### [RECORDS FOR THIS EXERCISE]
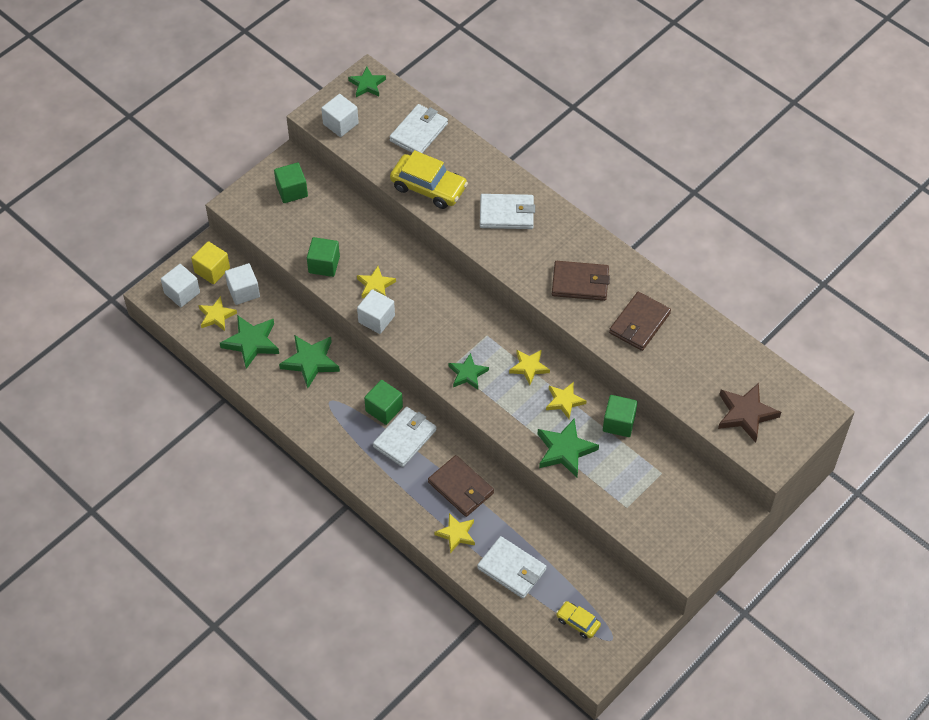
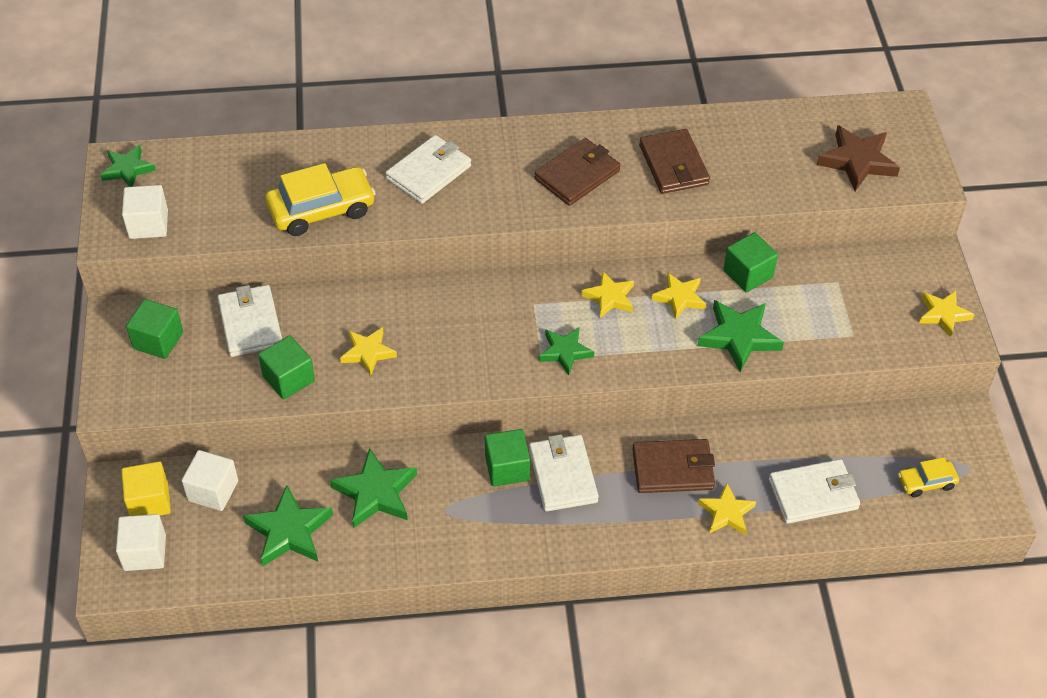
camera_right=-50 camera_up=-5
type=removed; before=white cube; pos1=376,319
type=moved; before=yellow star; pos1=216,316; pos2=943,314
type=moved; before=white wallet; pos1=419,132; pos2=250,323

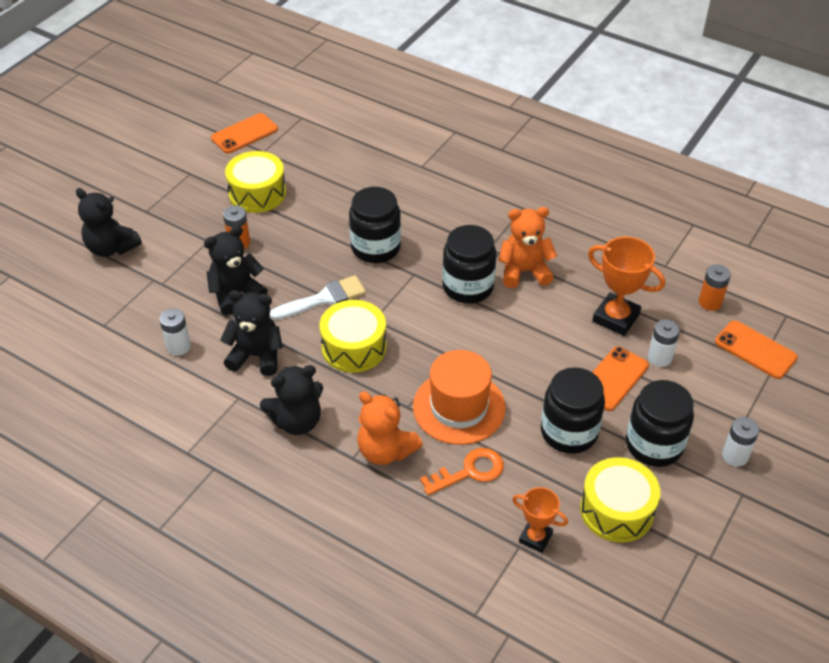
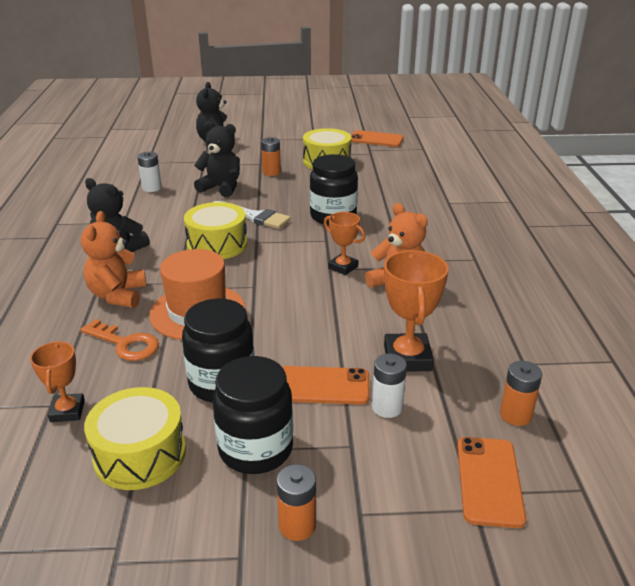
camera_right=55 camera_up=-15
type=removed; before=black teddy bear; pos1=256,356
type=replaced; before=black jar; after=orange trophy; pos1=468,287; pos2=343,267
type=recoloured; before=white battery; after=orange battery; pos1=735,456; pos2=297,525

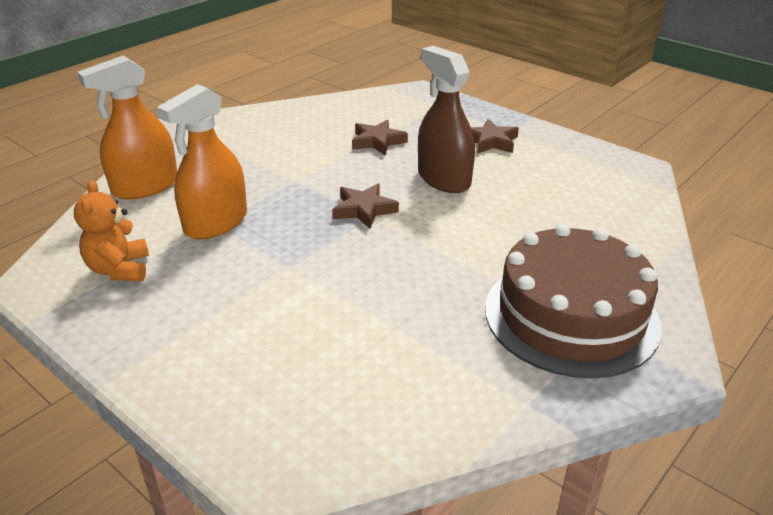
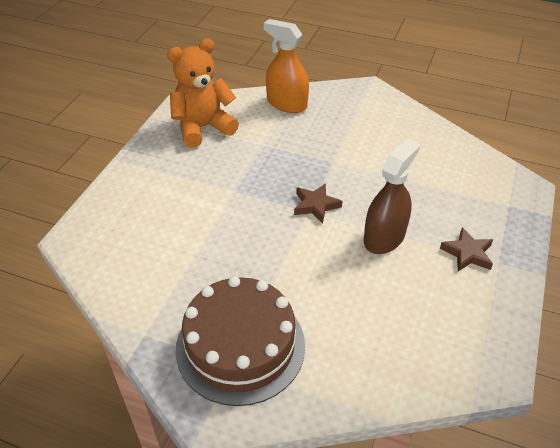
camera_right=70 camera_up=10
type=removed; before=orange spray bottle; pos1=216,223
type=removed; before=brown star; pos1=377,141
type=resized; before=orange teddy bear; pos1=119,269; pos2=203,128; scale=1.65

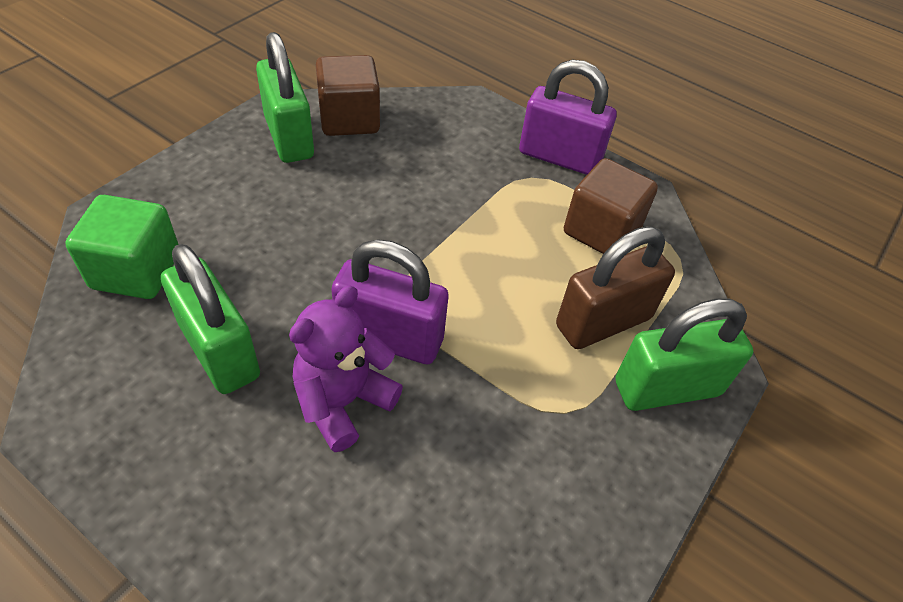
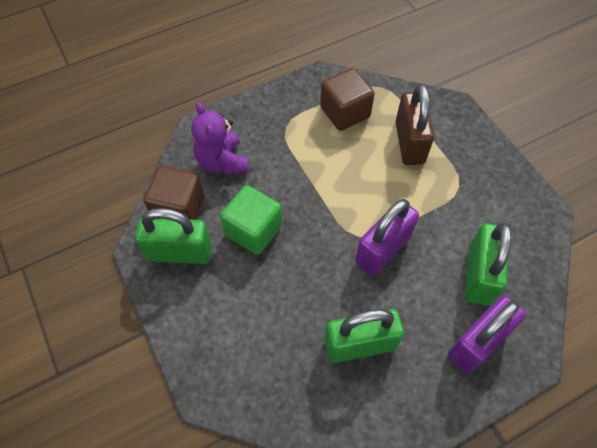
camera_right=-60 camera_up=10
type=moved; before=green cube; pos1=136,271; pos2=253,230
type=moved; before=purple teddy bear; pos1=343,402; pos2=222,161
type=moved; before=purple padlock; pos1=559,157; pos2=477,343
type=moved; before=green padlock; pos1=667,388; pos2=479,275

### [PROBLEM DETAILS]
Print out each record exactly as shown, but keep the pictures out.

### [SOLUTION BELOW]
camera_right=-50 camera_up=-5
type=removed; before=white cube; pos1=376,319
type=moved; before=yellow star; pos1=216,316; pos2=943,314
type=moved; before=white wallet; pos1=419,132; pos2=250,323

camera_right=55 camera_up=-15
type=removed; before=black teddy bear; pos1=256,356
type=replaced; before=black jar; after=orange trophy; pos1=468,287; pos2=343,267
type=recoloured; before=white battery; after=orange battery; pos1=735,456; pos2=297,525

camera_right=70 camera_up=10
type=removed; before=orange spray bottle; pos1=216,223
type=removed; before=brown star; pos1=377,141
type=resized; before=orange teddy bear; pos1=119,269; pos2=203,128; scale=1.65

camera_right=-60 camera_up=10
type=moved; before=green cube; pos1=136,271; pos2=253,230
type=moved; before=purple teddy bear; pos1=343,402; pos2=222,161
type=moved; before=purple padlock; pos1=559,157; pos2=477,343
type=moved; before=green padlock; pos1=667,388; pos2=479,275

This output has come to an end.